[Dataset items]
★ ★ ★ ★
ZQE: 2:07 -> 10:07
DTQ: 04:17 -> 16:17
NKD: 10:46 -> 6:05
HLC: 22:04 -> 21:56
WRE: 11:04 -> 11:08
★ ★ ★ ★
* Exercise
Retype each of the entries above, keeping every character the same.

* Exercise result
ZQE: 2:07 -> 10:07
DTQ: 04:17 -> 16:17
NKD: 10:46 -> 6:05
HLC: 22:04 -> 21:56
WRE: 11:04 -> 11:08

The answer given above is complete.